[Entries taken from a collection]
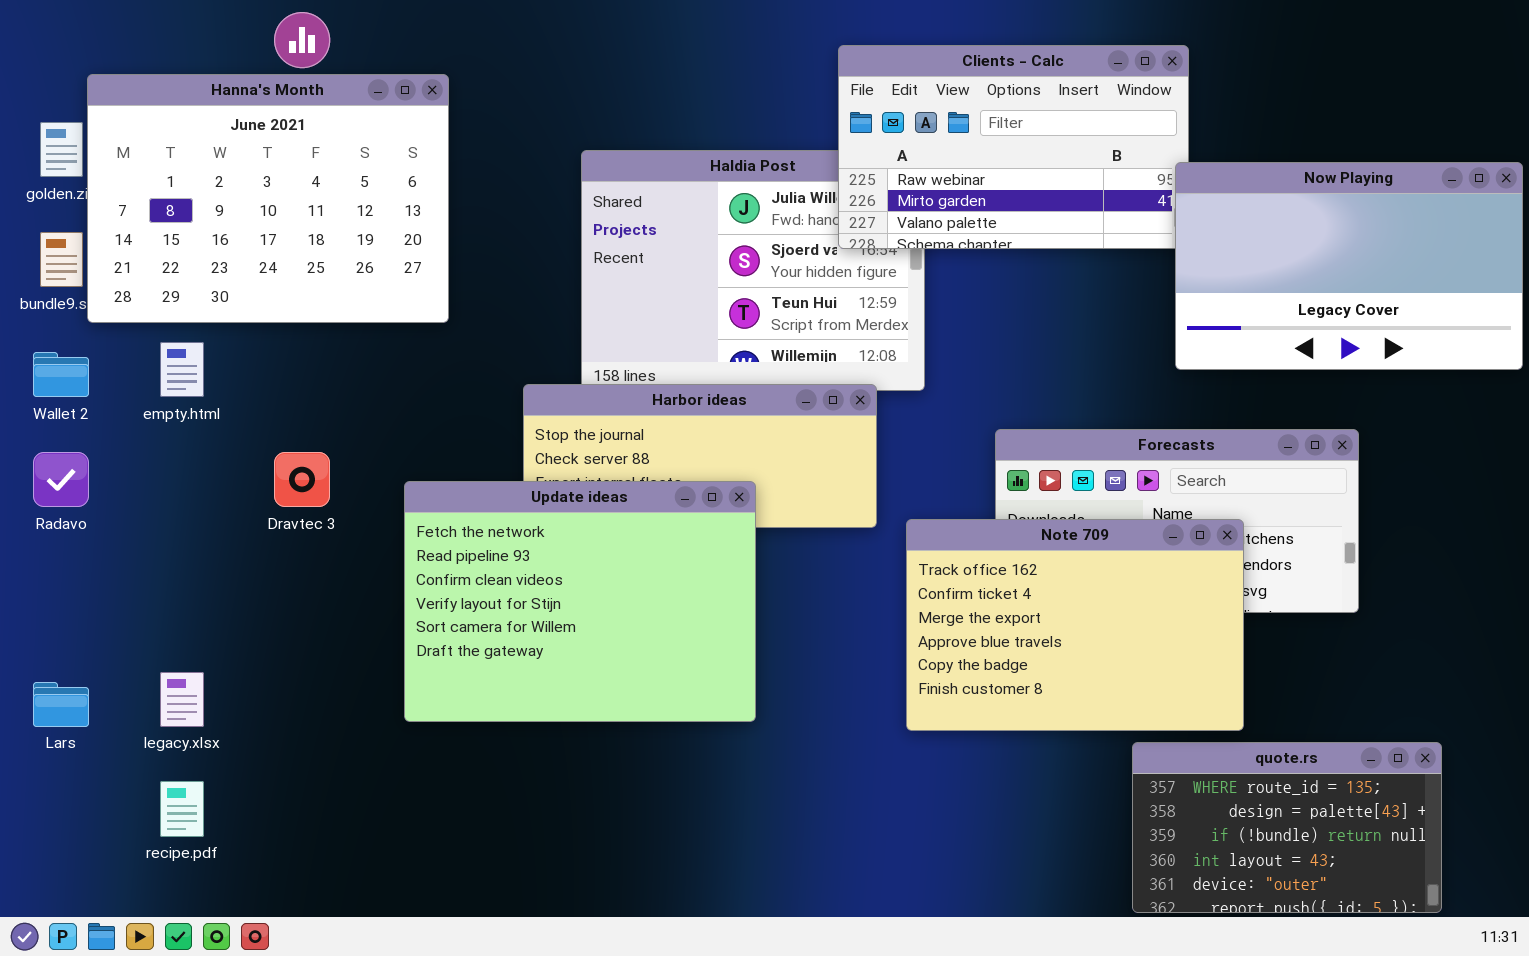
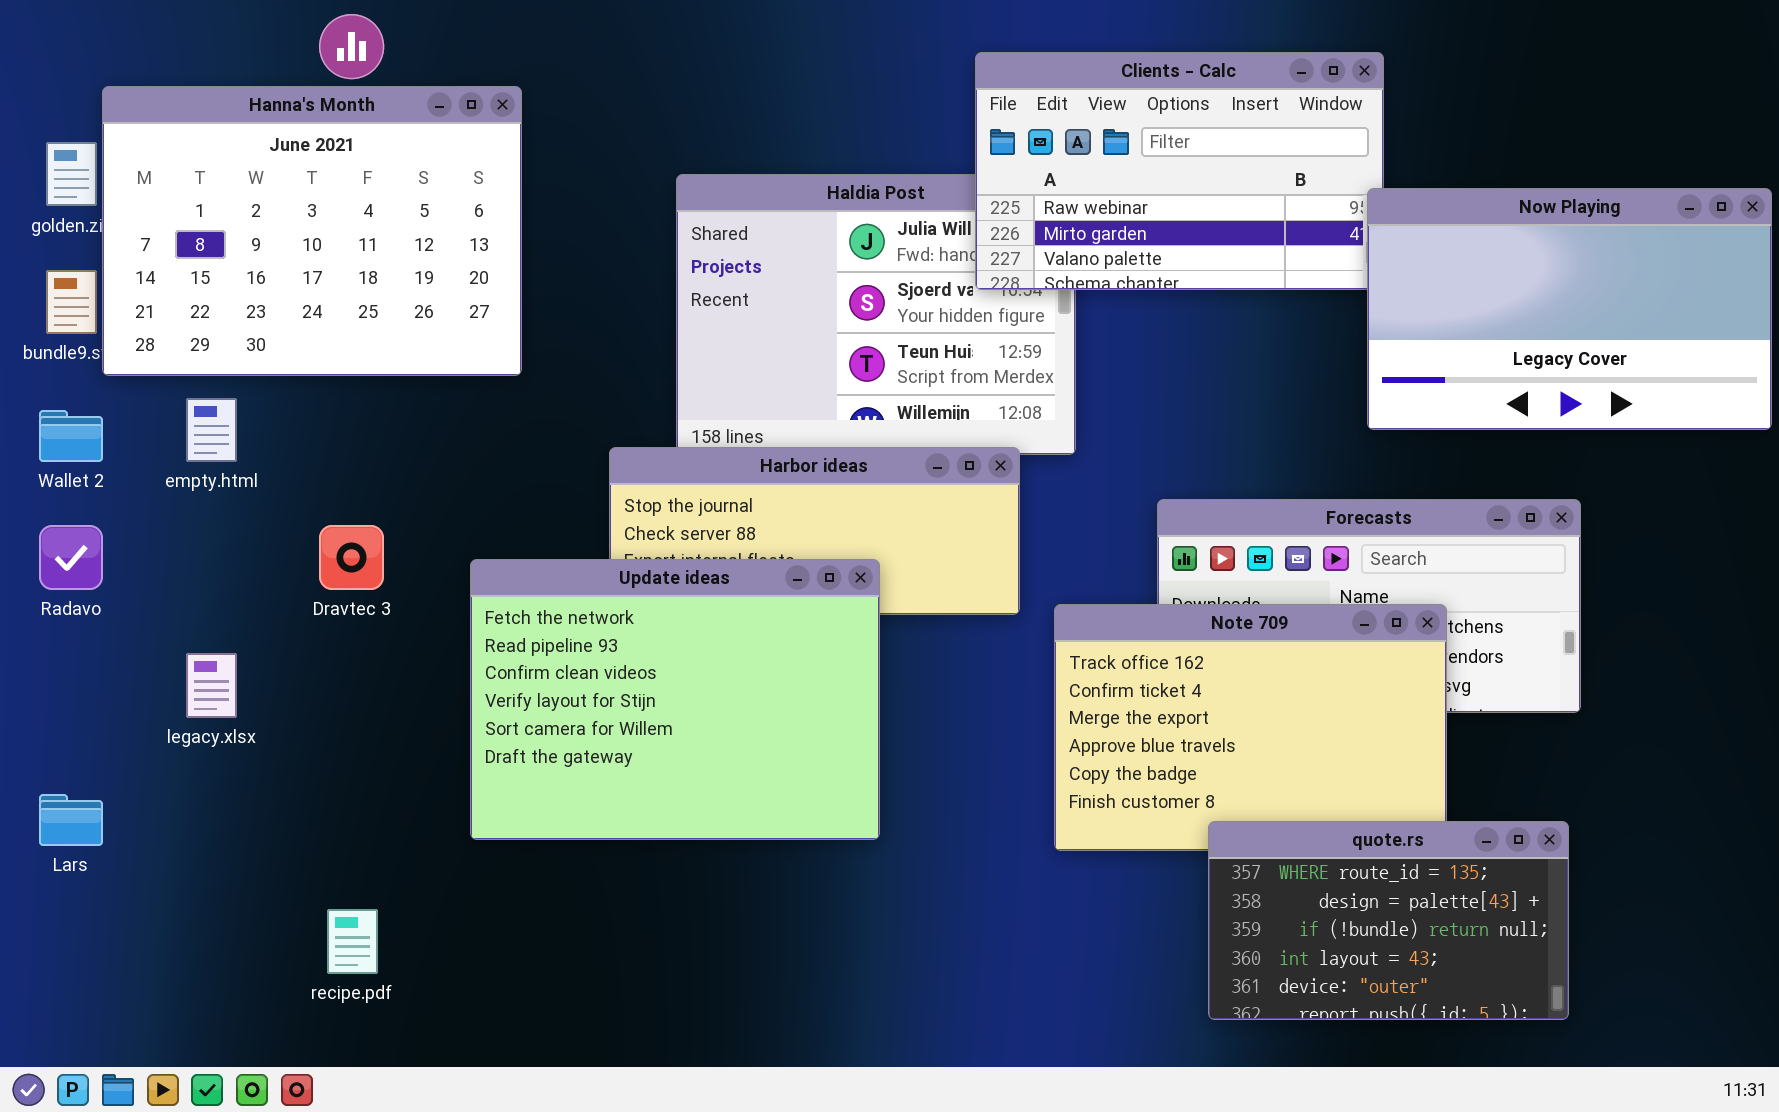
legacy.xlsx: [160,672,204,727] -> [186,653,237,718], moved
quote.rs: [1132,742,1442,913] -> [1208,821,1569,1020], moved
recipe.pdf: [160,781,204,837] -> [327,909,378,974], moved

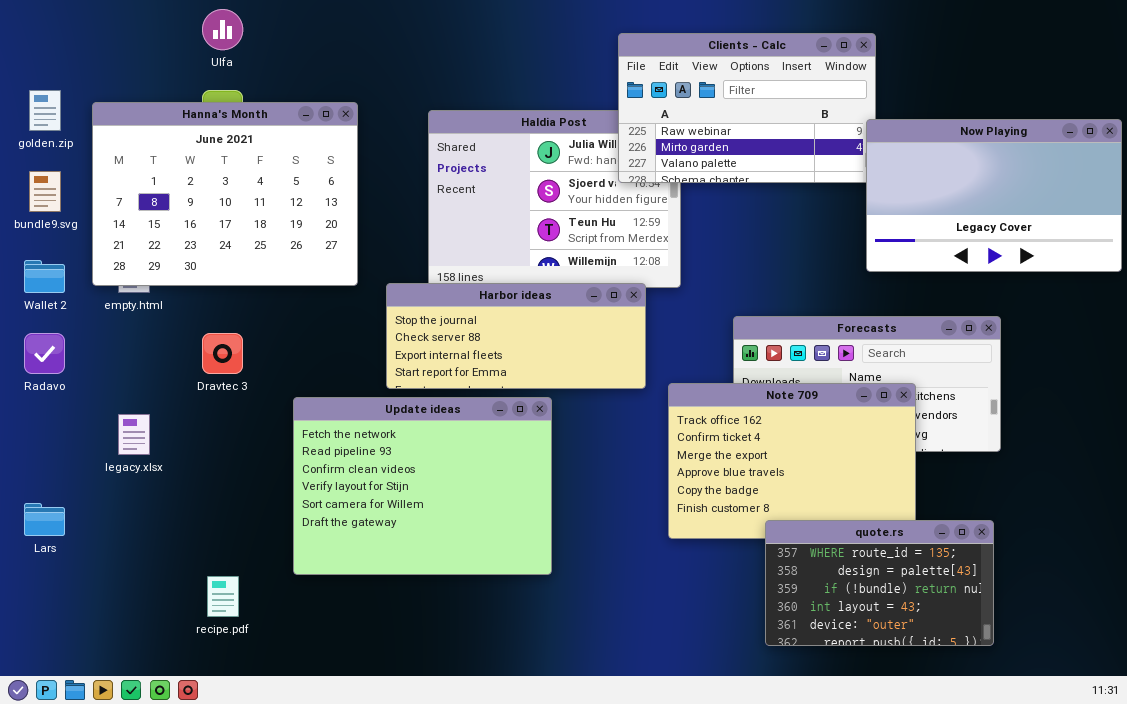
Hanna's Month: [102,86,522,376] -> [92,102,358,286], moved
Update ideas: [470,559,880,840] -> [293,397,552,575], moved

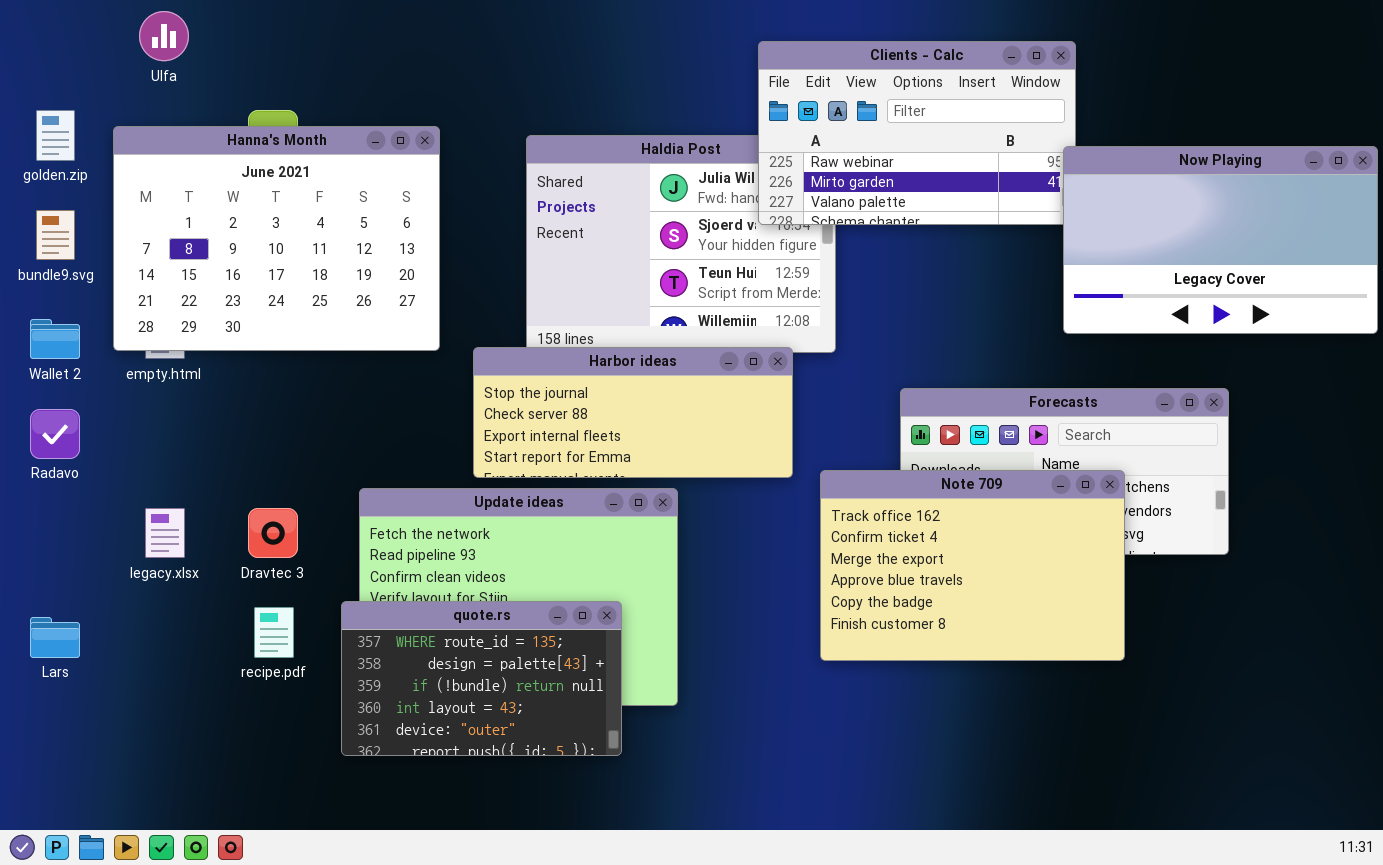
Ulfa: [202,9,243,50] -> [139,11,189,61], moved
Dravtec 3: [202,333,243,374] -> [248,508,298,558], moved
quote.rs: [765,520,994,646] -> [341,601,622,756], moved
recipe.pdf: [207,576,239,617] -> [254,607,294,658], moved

ABOUT THIS EXERCISE:
Please write every line above out exactly as given, except for any pictures.

SOLUTION TO THIS TASK:
legacy.xlsx: [160,672,204,727] -> [186,653,237,718], moved
quote.rs: [1132,742,1442,913] -> [1208,821,1569,1020], moved
recipe.pdf: [160,781,204,837] -> [327,909,378,974], moved

Hanna's Month: [102,86,522,376] -> [92,102,358,286], moved
Update ideas: [470,559,880,840] -> [293,397,552,575], moved

Ulfa: [202,9,243,50] -> [139,11,189,61], moved
Dravtec 3: [202,333,243,374] -> [248,508,298,558], moved
quote.rs: [765,520,994,646] -> [341,601,622,756], moved
recipe.pdf: [207,576,239,617] -> [254,607,294,658], moved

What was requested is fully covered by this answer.